Records from a data source:

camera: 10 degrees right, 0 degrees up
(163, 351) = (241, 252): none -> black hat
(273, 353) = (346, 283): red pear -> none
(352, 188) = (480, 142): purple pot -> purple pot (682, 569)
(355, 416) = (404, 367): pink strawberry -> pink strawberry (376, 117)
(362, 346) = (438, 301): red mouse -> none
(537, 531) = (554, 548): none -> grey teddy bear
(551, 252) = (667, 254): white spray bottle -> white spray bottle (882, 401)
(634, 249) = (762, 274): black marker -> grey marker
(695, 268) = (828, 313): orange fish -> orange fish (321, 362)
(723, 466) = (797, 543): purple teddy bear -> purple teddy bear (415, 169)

--

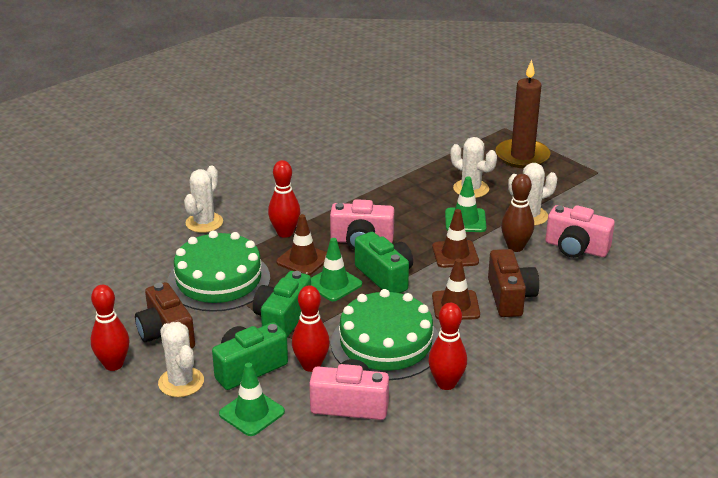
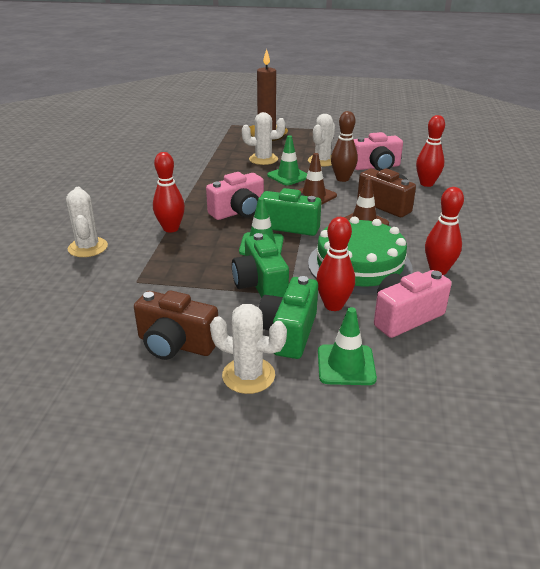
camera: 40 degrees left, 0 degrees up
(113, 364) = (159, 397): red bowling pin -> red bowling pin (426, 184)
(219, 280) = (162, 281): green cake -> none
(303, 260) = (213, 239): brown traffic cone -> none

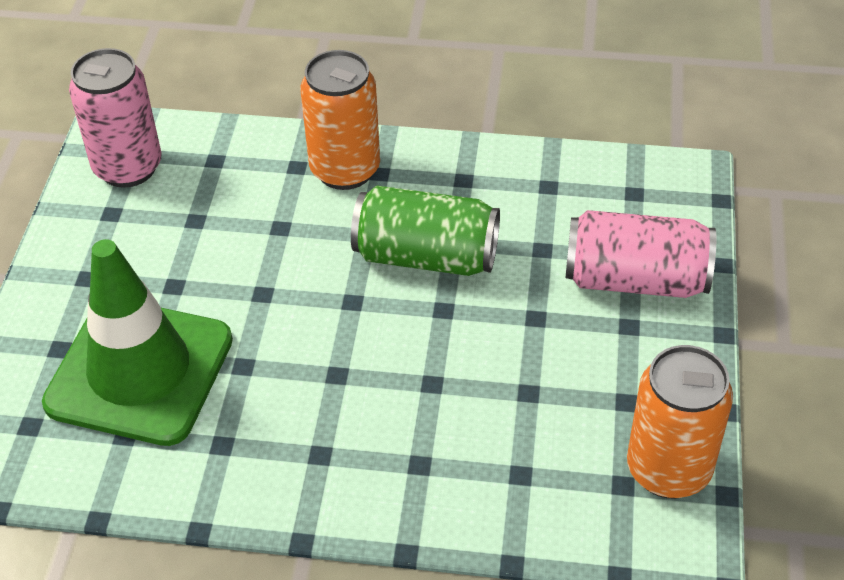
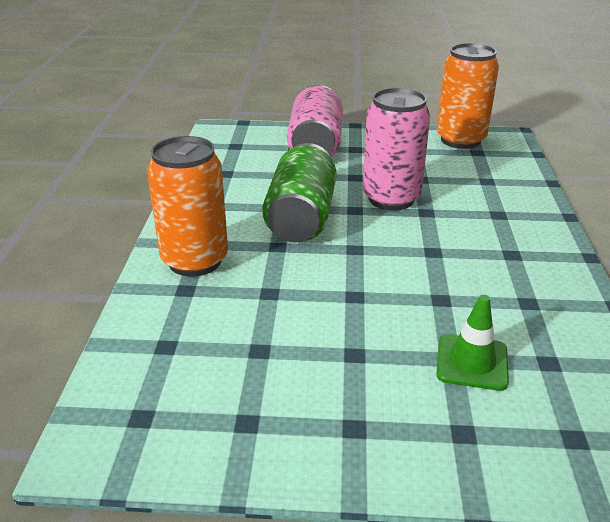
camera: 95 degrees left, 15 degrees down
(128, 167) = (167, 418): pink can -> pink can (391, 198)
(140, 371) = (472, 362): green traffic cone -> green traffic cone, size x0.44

==

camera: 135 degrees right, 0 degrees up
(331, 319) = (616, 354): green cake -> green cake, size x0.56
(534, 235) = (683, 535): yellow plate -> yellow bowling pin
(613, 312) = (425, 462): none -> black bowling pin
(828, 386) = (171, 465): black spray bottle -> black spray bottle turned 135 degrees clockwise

WORK REQUEST:
For this exercise, repeat exactly the lines of the data above from the one with "camera: 10 degrees right, 0 degrees up" down to the one with "(723, 466) = (797, 543): purple", both end lines included.

ANSWER TO THIS TASK:
camera: 10 degrees right, 0 degrees up
(163, 351) = (241, 252): none -> black hat
(273, 353) = (346, 283): red pear -> none
(352, 188) = (480, 142): purple pot -> purple pot (682, 569)
(355, 416) = (404, 367): pink strawberry -> pink strawberry (376, 117)
(362, 346) = (438, 301): red mouse -> none
(537, 531) = (554, 548): none -> grey teddy bear
(551, 252) = (667, 254): white spray bottle -> white spray bottle (882, 401)
(634, 249) = (762, 274): black marker -> grey marker
(695, 268) = (828, 313): orange fish -> orange fish (321, 362)
(723, 466) = (797, 543): purple teddy bear -> purple teddy bear (415, 169)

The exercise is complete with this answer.